** ACTION ITEM **
The reply should hold only the lines below from the one with "red egg [603,237,638,269] -> none" to the end, each copied exactly.

-=-=-=-=-

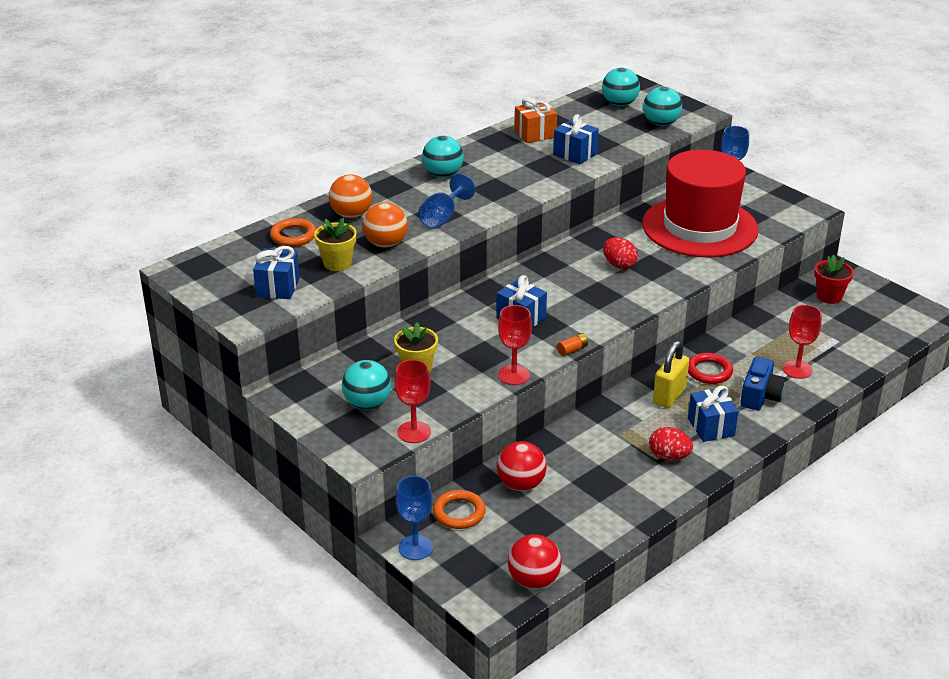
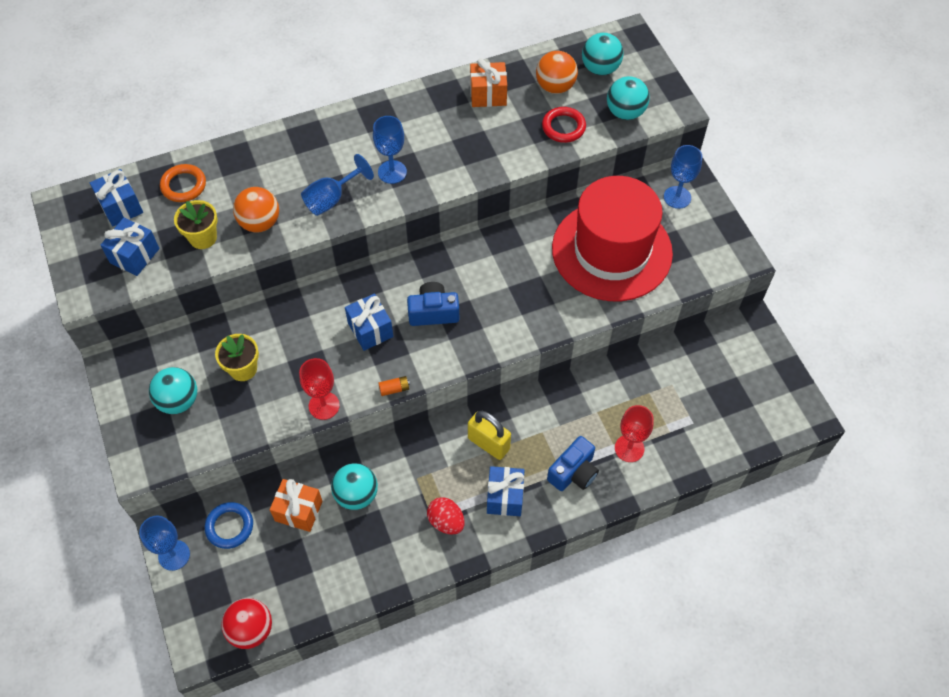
camera: 20 degrees right, 25 degrees up
orange ball [329,174,372,218] -> orange ball moved to [536,51,578,94]
red goblet [395,360,431,443] -> none
turquoise ball [422,135,464,178] -> turquoise ball moved to [331,463,378,510]
orange ring [433,490,486,529] -> blue ring [205,502,253,549]
red ball [497,441,547,491] -> orange gift [270,479,323,532]
blue gift [553,114,599,165] -> blue gift moved to [90,169,143,226]
red egg [603,237,638,269] -> none
yellow padlock [653,341,689,408] -> yellow padlock turned 75 degrees clockwise [468,411,511,460]
red ring [688,353,733,384] -> red ring moved to [542,107,586,143]
red flower pot [814,255,854,304] -> none
none -> blue goblet [373,116,407,184]
none -> blue camera [407,282,459,326]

-=-=-=-=-

** THE ANSWER **
red egg [603,237,638,269] -> none
yellow padlock [653,341,689,408] -> yellow padlock turned 75 degrees clockwise [468,411,511,460]
red ring [688,353,733,384] -> red ring moved to [542,107,586,143]
red flower pot [814,255,854,304] -> none
none -> blue goblet [373,116,407,184]
none -> blue camera [407,282,459,326]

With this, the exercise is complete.